**EXERCISE AIM**. Say how many lines in the following entries include "yellow", and add nothing else.

**MATERIAL TO PROCESS**.
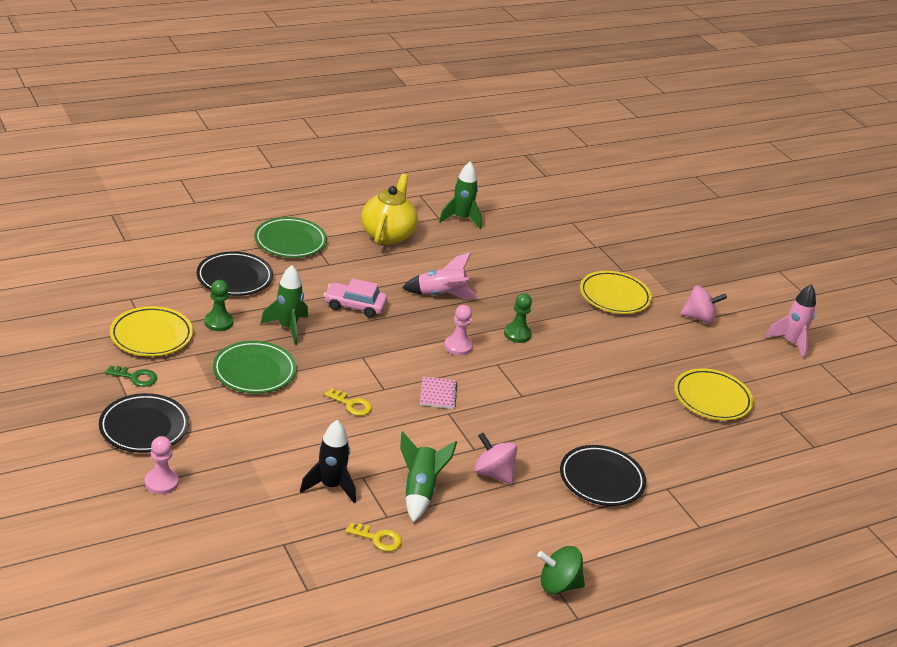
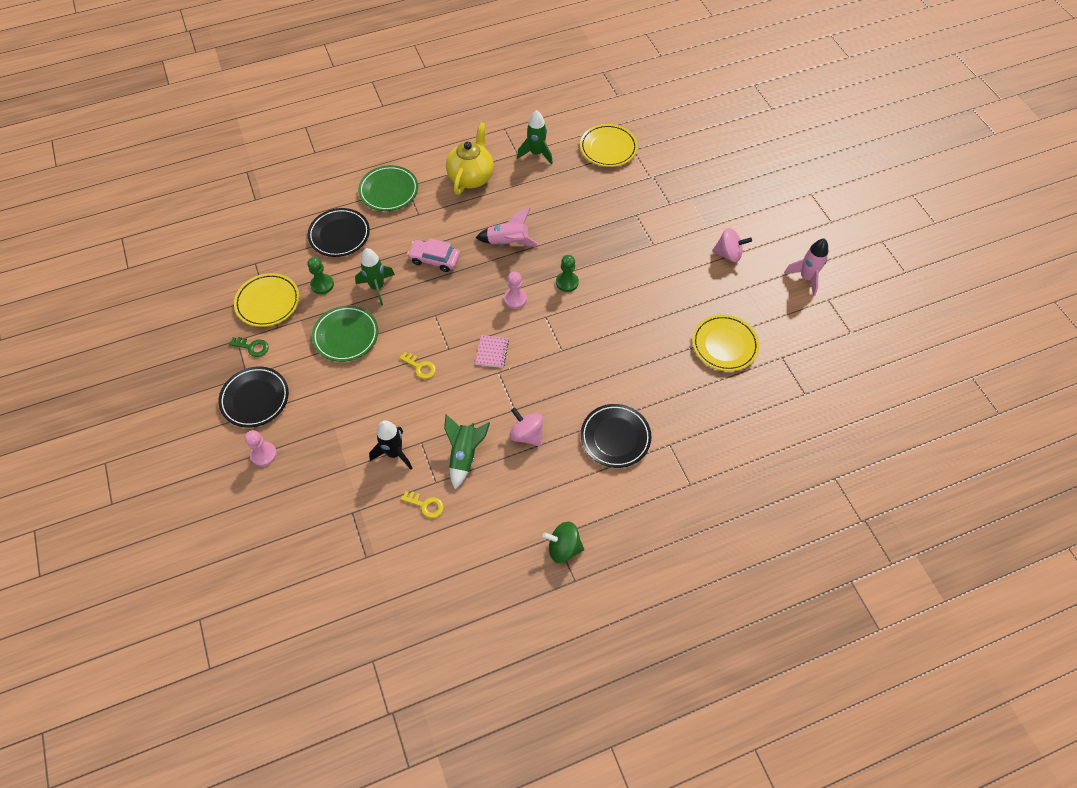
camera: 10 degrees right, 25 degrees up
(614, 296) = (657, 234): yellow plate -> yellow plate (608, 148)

==

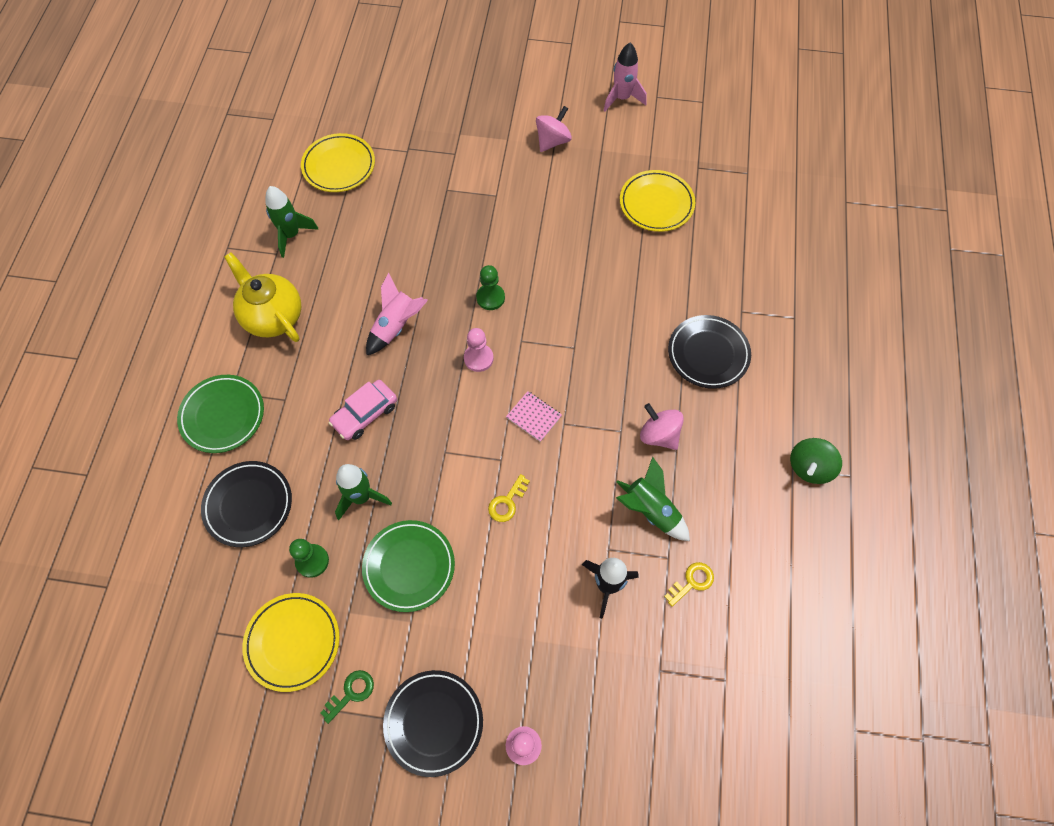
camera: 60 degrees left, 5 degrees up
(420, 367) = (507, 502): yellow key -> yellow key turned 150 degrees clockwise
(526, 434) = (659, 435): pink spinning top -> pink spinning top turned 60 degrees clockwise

**WRITTEN SOLUTION**. 2